Quote the lines below from the one containing "The camera went 90" to the final line, both ends included; exclude the pictures.

SUPPLIED MATERIAL>

-*-

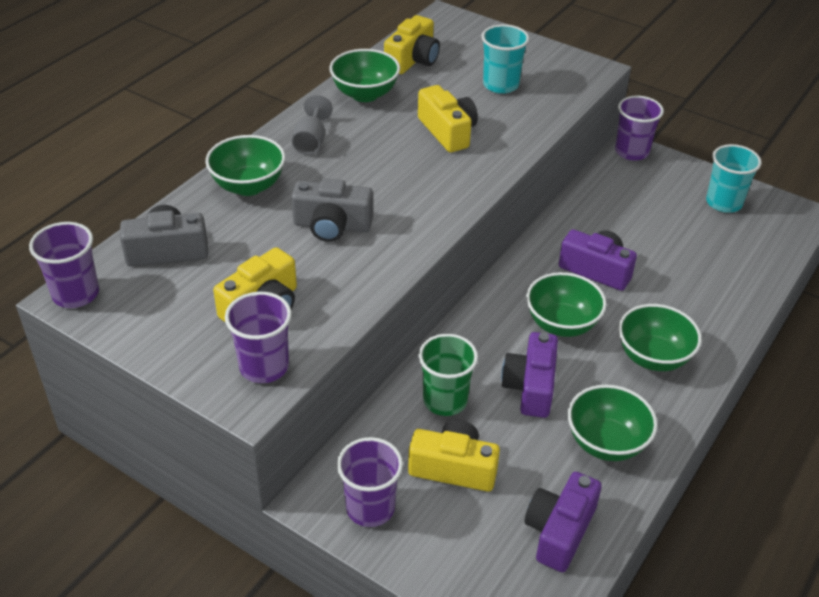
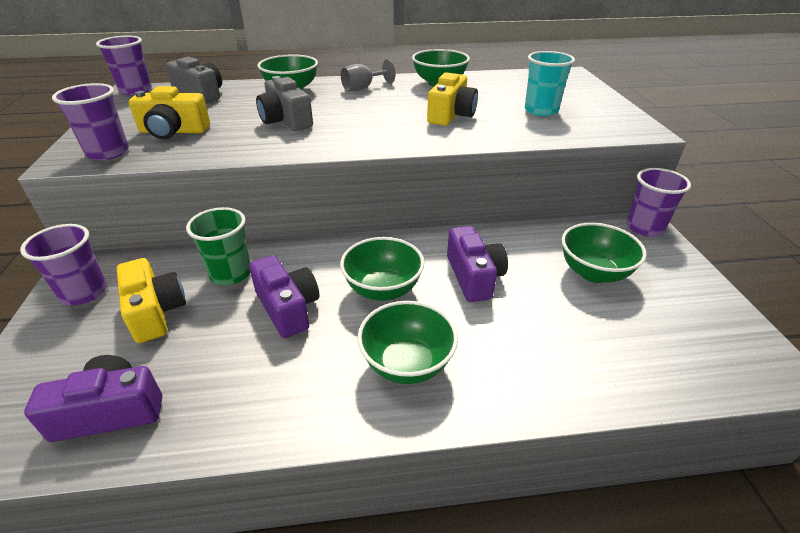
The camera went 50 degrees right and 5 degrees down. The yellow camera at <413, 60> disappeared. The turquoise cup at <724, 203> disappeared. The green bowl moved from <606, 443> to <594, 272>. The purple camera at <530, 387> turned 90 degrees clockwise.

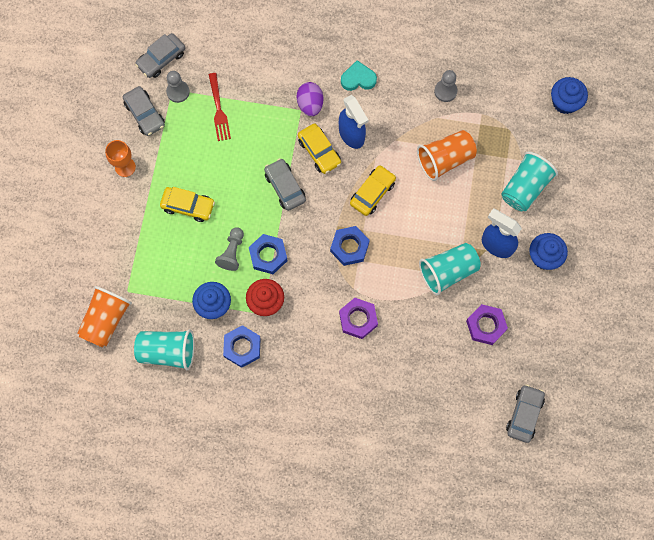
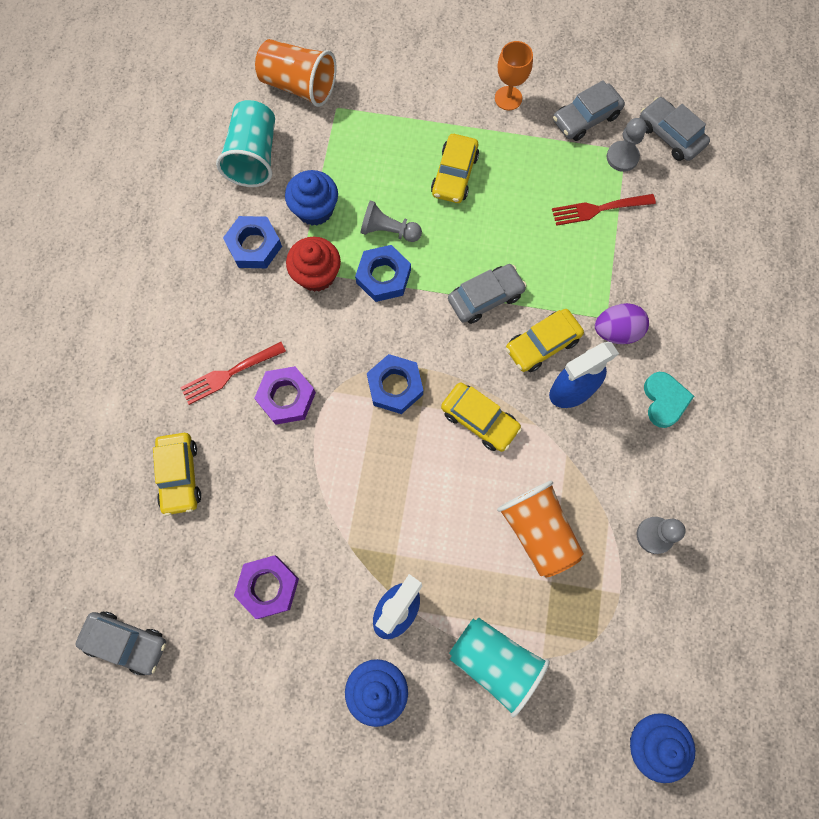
The camera went 90 degrees right and 0 degrees up. The turquoise cup at <448, 271> disappeared. The yellow car at <180, 475> appeared. The red fork at <230, 373> appeared.

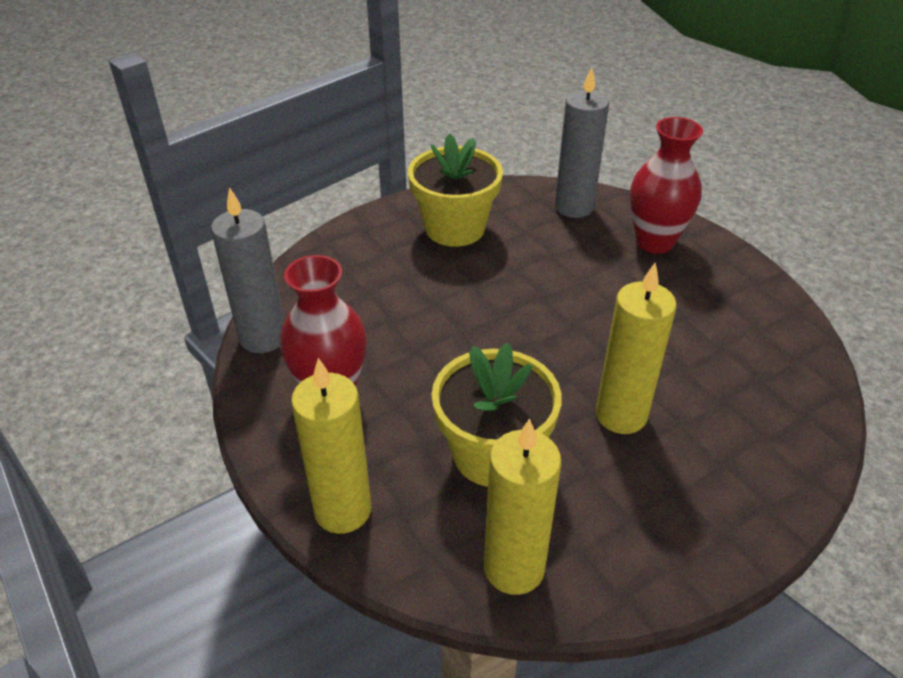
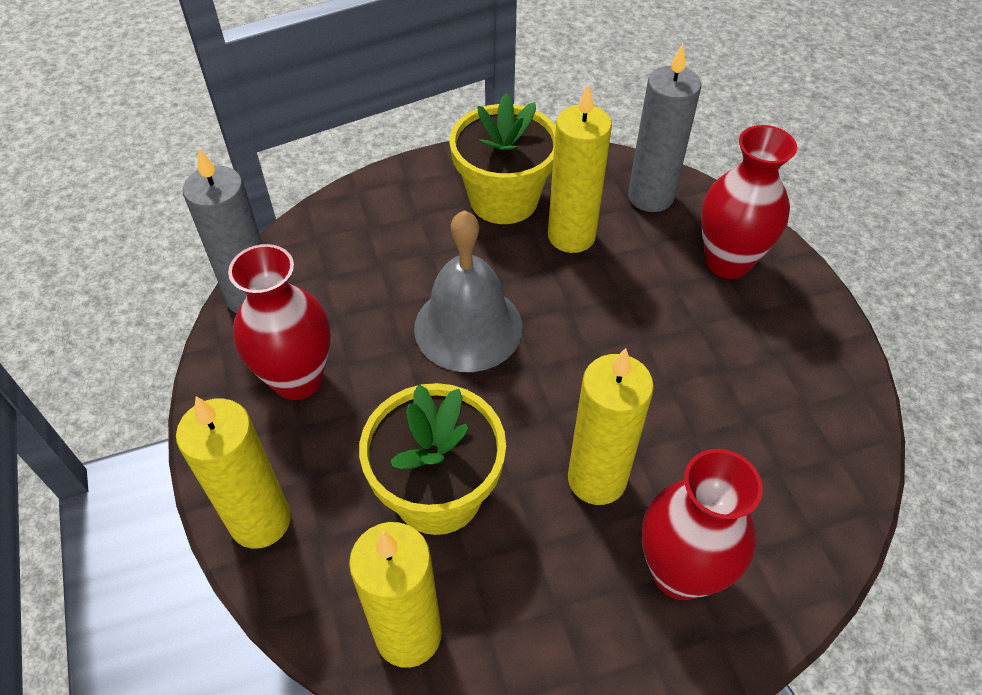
The camera went 15 degrees right and 10 degrees up. The grey bell at <468, 327> appeared. The yellow candle at <571, 236> appeared. The red vase at <680, 572> appeared.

-*-

EXERCISE OUTPUT>
The camera went 90 degrees right and 0 degrees up. The turquoise cup at <448, 271> disappeared. The yellow car at <180, 475> appeared. The red fork at <230, 373> appeared.

The camera went 15 degrees right and 10 degrees up. The grey bell at <468, 327> appeared. The yellow candle at <571, 236> appeared. The red vase at <680, 572> appeared.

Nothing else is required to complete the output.